What is required: An exact reproduction of the data below is the required answer.

______

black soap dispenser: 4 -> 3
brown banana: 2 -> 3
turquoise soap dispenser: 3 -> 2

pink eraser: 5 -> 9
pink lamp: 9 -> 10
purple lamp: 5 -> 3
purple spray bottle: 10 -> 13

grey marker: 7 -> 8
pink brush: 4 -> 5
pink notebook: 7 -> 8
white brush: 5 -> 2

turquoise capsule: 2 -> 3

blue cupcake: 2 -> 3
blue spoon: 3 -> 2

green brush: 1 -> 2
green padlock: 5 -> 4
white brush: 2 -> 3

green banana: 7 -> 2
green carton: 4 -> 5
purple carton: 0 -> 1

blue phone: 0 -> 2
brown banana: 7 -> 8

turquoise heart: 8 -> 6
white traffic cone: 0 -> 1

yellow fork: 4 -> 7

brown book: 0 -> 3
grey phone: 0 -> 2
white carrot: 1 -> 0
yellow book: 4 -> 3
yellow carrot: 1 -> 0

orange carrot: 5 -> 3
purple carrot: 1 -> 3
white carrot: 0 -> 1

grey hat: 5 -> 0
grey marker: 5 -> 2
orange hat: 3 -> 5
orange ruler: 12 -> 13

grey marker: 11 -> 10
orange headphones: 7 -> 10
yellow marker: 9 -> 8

______

Reply:
black soap dispenser: 4 -> 3
brown banana: 2 -> 3
turquoise soap dispenser: 3 -> 2

pink eraser: 5 -> 9
pink lamp: 9 -> 10
purple lamp: 5 -> 3
purple spray bottle: 10 -> 13

grey marker: 7 -> 8
pink brush: 4 -> 5
pink notebook: 7 -> 8
white brush: 5 -> 2

turquoise capsule: 2 -> 3

blue cupcake: 2 -> 3
blue spoon: 3 -> 2

green brush: 1 -> 2
green padlock: 5 -> 4
white brush: 2 -> 3

green banana: 7 -> 2
green carton: 4 -> 5
purple carton: 0 -> 1

blue phone: 0 -> 2
brown banana: 7 -> 8

turquoise heart: 8 -> 6
white traffic cone: 0 -> 1

yellow fork: 4 -> 7

brown book: 0 -> 3
grey phone: 0 -> 2
white carrot: 1 -> 0
yellow book: 4 -> 3
yellow carrot: 1 -> 0

orange carrot: 5 -> 3
purple carrot: 1 -> 3
white carrot: 0 -> 1

grey hat: 5 -> 0
grey marker: 5 -> 2
orange hat: 3 -> 5
orange ruler: 12 -> 13

grey marker: 11 -> 10
orange headphones: 7 -> 10
yellow marker: 9 -> 8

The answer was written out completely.